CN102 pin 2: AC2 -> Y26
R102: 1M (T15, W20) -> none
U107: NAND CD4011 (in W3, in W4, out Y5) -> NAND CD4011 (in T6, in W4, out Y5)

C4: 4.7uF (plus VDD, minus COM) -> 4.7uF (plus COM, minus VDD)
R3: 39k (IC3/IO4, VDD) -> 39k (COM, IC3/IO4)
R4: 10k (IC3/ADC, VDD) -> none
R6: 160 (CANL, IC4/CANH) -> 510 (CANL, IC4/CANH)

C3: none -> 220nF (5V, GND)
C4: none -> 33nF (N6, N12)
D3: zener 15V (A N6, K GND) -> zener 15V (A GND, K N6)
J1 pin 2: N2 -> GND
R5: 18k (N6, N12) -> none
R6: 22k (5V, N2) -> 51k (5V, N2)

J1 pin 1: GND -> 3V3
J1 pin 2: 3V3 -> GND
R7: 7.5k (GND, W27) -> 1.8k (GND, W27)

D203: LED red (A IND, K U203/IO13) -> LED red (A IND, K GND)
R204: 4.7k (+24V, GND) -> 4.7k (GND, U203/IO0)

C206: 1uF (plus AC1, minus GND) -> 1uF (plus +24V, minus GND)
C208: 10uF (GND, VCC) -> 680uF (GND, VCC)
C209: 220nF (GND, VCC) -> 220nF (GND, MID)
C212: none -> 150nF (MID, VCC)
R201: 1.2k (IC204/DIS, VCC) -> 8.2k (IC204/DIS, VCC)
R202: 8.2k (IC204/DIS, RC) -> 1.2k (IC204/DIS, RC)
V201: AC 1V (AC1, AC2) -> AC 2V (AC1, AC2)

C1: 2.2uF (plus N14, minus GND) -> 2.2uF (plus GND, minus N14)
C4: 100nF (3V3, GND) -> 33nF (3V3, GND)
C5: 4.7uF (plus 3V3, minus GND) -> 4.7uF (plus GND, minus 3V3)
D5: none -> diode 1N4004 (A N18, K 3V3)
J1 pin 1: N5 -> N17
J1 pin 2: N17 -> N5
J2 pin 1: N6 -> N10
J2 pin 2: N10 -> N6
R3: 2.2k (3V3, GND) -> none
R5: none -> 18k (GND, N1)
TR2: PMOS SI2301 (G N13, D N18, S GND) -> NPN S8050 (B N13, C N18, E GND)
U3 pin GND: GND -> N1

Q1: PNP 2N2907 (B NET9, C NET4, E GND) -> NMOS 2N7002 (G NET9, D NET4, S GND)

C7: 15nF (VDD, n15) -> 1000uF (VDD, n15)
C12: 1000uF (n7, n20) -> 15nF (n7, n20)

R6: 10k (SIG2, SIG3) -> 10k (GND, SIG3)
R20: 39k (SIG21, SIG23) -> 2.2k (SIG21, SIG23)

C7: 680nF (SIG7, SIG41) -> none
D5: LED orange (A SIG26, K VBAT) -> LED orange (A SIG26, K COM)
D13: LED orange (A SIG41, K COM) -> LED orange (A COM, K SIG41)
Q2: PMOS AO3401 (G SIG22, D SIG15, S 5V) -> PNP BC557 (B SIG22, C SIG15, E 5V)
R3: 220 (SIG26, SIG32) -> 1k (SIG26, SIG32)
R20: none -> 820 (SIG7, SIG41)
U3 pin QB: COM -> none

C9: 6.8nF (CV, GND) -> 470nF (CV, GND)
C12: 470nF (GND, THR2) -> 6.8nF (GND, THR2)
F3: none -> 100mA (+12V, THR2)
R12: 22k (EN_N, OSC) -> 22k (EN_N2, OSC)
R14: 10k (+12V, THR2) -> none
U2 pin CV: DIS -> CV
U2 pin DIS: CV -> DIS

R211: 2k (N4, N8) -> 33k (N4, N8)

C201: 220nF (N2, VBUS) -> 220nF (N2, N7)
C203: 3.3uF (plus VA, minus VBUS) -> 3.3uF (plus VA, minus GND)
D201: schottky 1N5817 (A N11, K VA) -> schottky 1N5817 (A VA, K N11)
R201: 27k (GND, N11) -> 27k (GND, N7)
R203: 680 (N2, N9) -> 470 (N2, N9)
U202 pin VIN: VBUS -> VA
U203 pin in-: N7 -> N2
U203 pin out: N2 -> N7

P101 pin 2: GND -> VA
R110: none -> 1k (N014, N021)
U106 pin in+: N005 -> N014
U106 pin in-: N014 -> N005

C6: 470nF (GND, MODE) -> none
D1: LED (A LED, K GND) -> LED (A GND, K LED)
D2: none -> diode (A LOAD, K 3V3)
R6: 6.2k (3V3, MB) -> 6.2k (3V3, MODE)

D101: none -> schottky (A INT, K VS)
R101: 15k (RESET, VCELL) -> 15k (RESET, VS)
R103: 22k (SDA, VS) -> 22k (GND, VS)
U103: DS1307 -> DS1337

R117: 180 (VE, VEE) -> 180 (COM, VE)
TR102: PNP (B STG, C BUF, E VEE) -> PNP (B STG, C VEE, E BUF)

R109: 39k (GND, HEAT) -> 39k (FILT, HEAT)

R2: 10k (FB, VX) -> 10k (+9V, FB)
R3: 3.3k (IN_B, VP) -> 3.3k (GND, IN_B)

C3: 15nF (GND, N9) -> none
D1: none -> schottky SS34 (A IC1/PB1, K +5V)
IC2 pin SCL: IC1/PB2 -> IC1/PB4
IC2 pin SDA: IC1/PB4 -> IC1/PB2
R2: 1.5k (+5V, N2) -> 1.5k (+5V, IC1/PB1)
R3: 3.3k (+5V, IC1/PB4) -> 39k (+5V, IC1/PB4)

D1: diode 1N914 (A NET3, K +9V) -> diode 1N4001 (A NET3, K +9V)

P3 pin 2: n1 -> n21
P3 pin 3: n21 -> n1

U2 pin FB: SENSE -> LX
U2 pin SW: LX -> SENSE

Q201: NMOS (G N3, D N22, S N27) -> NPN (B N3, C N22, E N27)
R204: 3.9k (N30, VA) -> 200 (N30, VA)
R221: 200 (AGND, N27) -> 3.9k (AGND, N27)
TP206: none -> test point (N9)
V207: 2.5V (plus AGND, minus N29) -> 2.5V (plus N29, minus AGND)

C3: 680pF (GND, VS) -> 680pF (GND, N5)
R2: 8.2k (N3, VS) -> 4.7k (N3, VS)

▶ **PROBLEM TO SOLVE**:
Reproduce every line of the entries above, unchanged, from the very first one down to and including the line containing "C4: none -> 33nF (N6, N12)".

▶ **EXERCISE RESULT**:
CN102 pin 2: AC2 -> Y26
R102: 1M (T15, W20) -> none
U107: NAND CD4011 (in W3, in W4, out Y5) -> NAND CD4011 (in T6, in W4, out Y5)

C4: 4.7uF (plus VDD, minus COM) -> 4.7uF (plus COM, minus VDD)
R3: 39k (IC3/IO4, VDD) -> 39k (COM, IC3/IO4)
R4: 10k (IC3/ADC, VDD) -> none
R6: 160 (CANL, IC4/CANH) -> 510 (CANL, IC4/CANH)

C3: none -> 220nF (5V, GND)
C4: none -> 33nF (N6, N12)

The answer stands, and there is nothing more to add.